→ TASK BRIEF
Could you restate word for word the lines running from the one with "none -> white brick J1 level 1" to the end of the data, both ends included, but without pictures?

→ SOURCE DATA
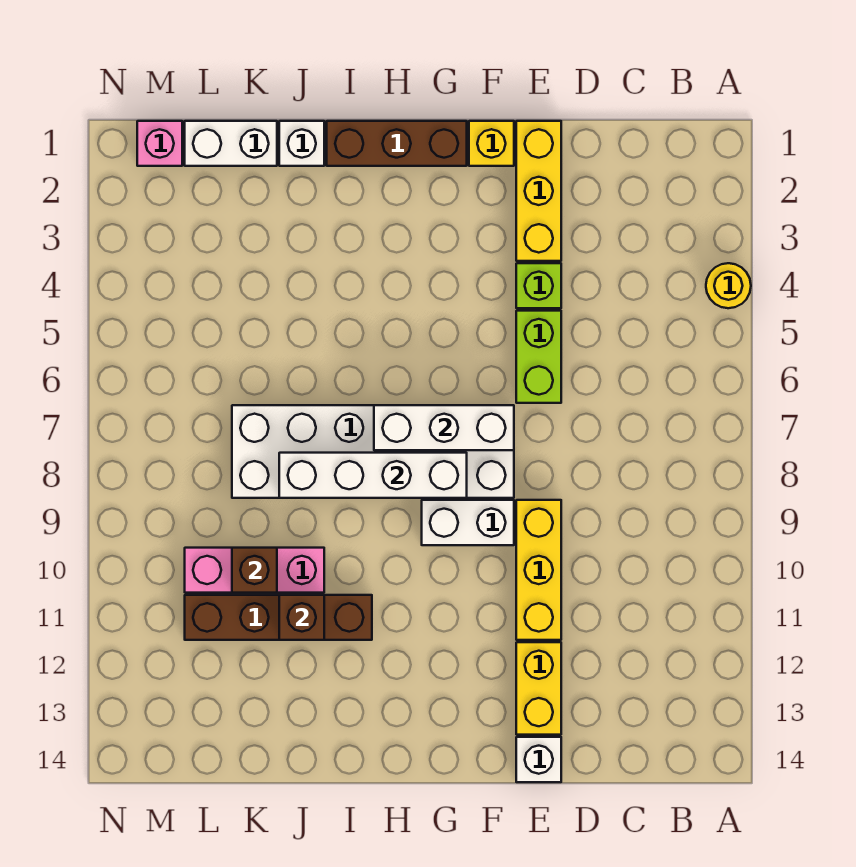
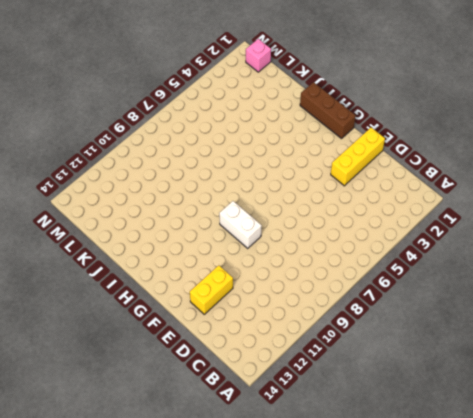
none -> yellow round brick A4 level 1
none -> lime brick E4 level 1
none -> lime brick E5:E6 level 1

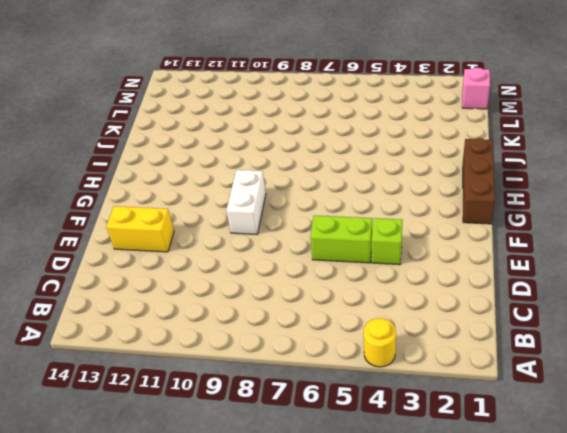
none -> yellow brick E1:E3 level 1
none -> yellow brick E9:E11 level 1
none -> white brick E14 level 1

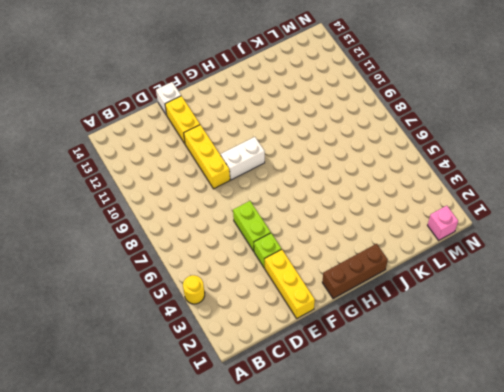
none -> yellow brick F1 level 1
none -> white brick F7:K8 level 1
none -> brown brick I11:L11 level 1

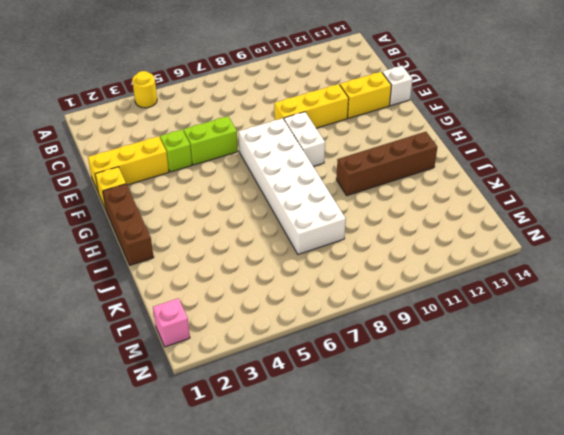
brown brick I10:I13 level 1 -> brown brick I11:L11 level 1
none -> white brick J1 level 1
none -> pink brick J10:L10 level 1
none -> white brick K1:L1 level 1

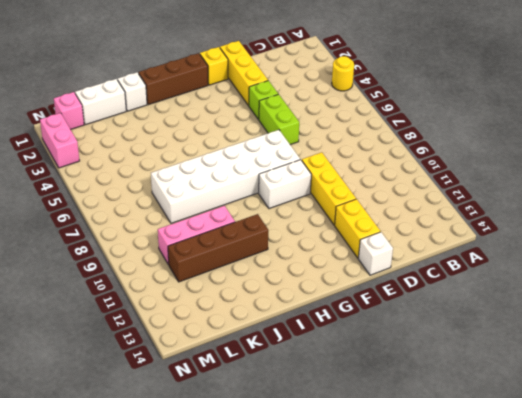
pink brick N2:N3 level 1 -> none
none -> white brick F7:H7 level 2
none -> white brick G8:J8 level 2
none -> brown brick J11 level 2

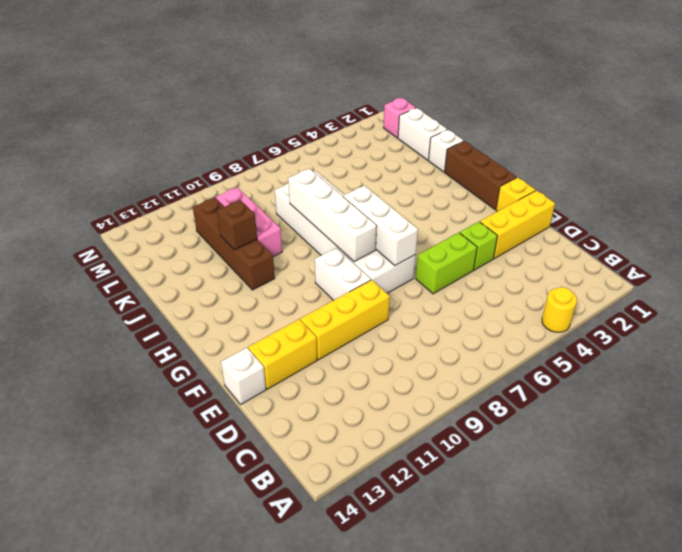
none -> brown brick K10 level 2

→ WRITTEN SOLUTION
none -> white brick J1 level 1
none -> pink brick J10:L10 level 1
none -> white brick K1:L1 level 1

pink brick N2:N3 level 1 -> none
none -> white brick F7:H7 level 2
none -> white brick G8:J8 level 2
none -> brown brick J11 level 2

none -> brown brick K10 level 2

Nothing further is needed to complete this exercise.